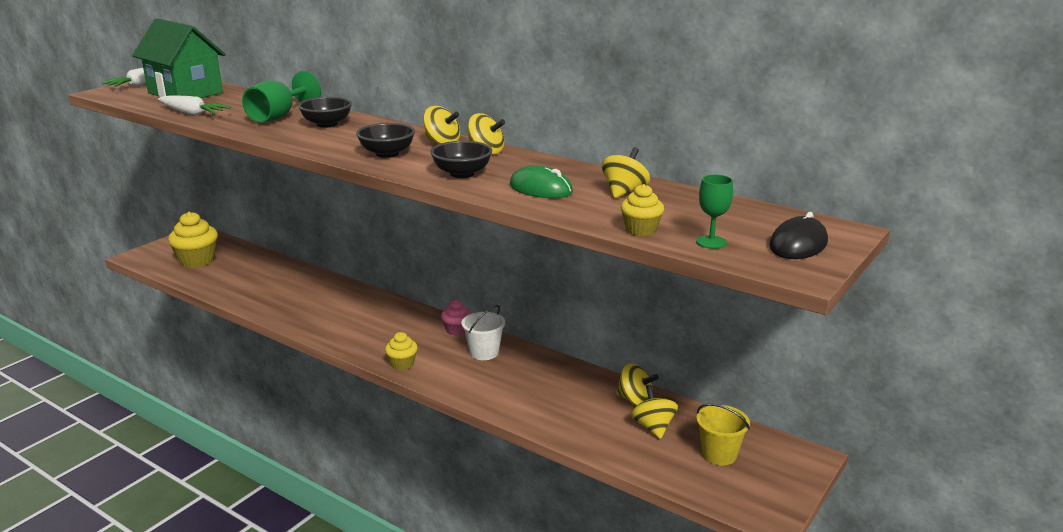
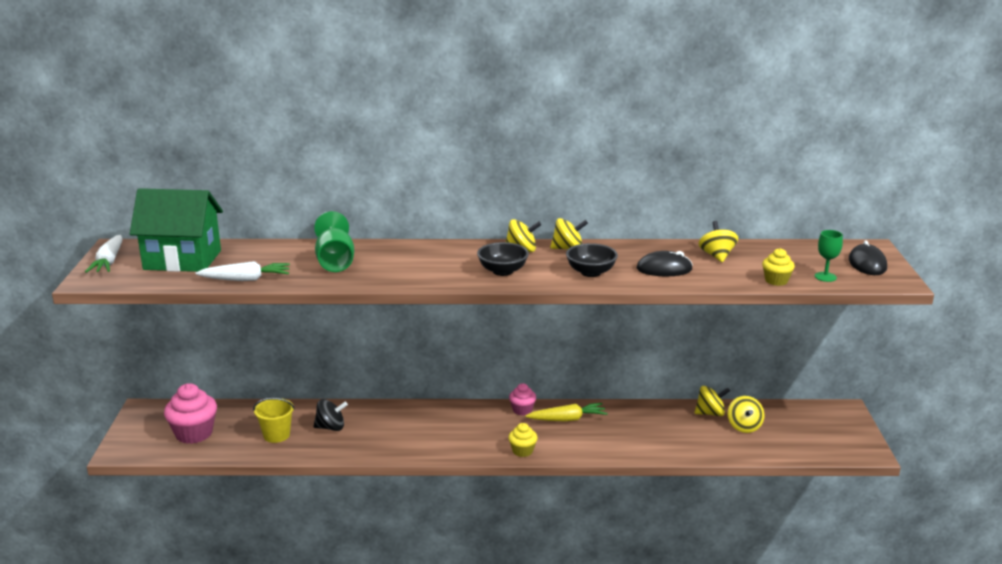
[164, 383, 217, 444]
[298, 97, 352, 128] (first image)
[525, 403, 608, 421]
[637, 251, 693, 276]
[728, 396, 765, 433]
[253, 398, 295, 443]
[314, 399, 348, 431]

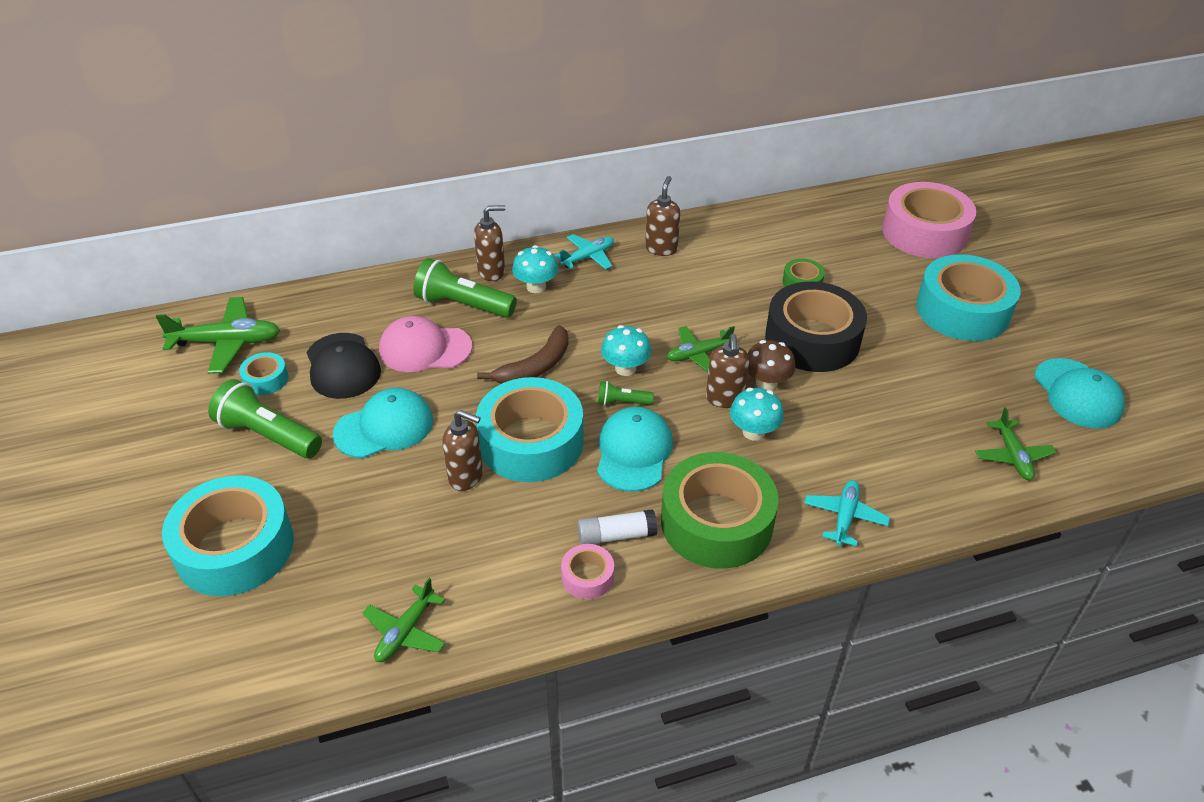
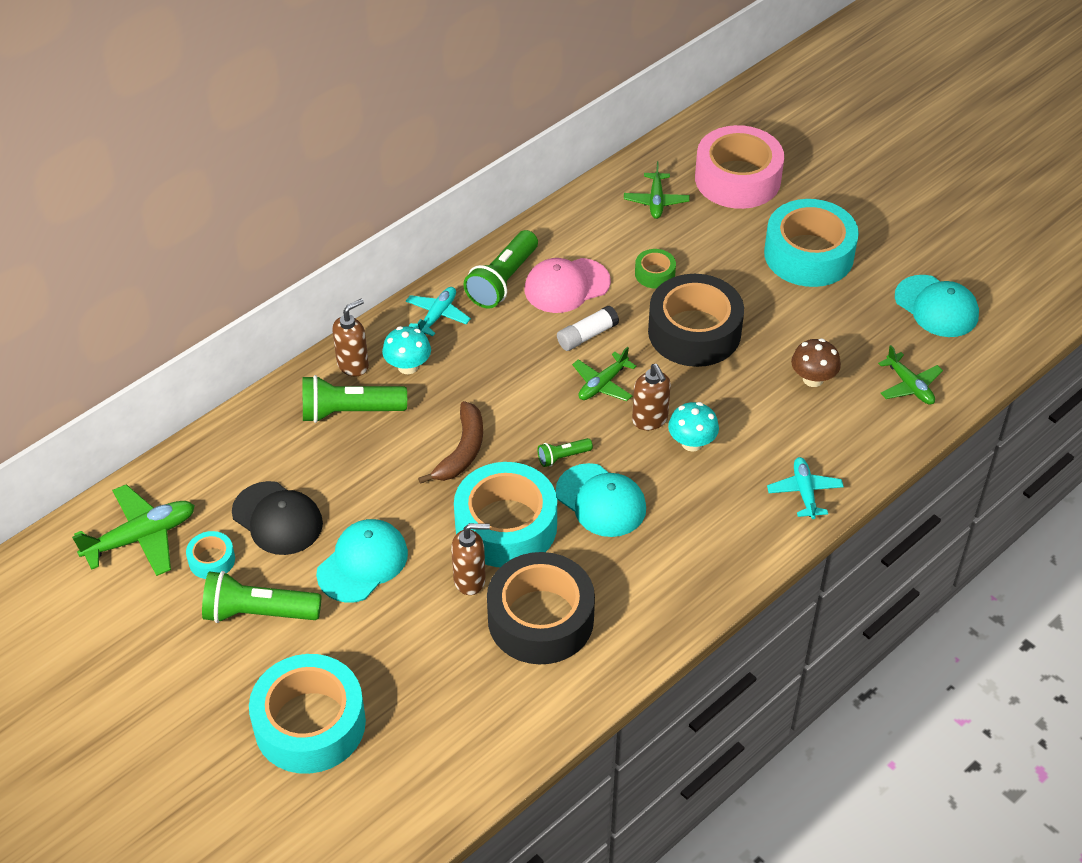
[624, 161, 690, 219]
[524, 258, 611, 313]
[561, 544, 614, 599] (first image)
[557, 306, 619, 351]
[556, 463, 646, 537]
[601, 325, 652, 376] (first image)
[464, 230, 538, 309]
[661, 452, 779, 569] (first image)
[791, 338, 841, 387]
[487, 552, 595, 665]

TASK DIRECTIONS:
Everything from the line holding "[298, 97, 352, 128] (first image)" to the close of the records should be written out exactly, both ends included, with pictures omitted.

WRITTEN ANSWER:
[298, 97, 352, 128] (first image)
[525, 403, 608, 421]
[637, 251, 693, 276]
[728, 396, 765, 433]
[253, 398, 295, 443]
[314, 399, 348, 431]

[624, 161, 690, 219]
[524, 258, 611, 313]
[561, 544, 614, 599] (first image)
[557, 306, 619, 351]
[556, 463, 646, 537]
[601, 325, 652, 376] (first image)
[464, 230, 538, 309]
[661, 452, 779, 569] (first image)
[791, 338, 841, 387]
[487, 552, 595, 665]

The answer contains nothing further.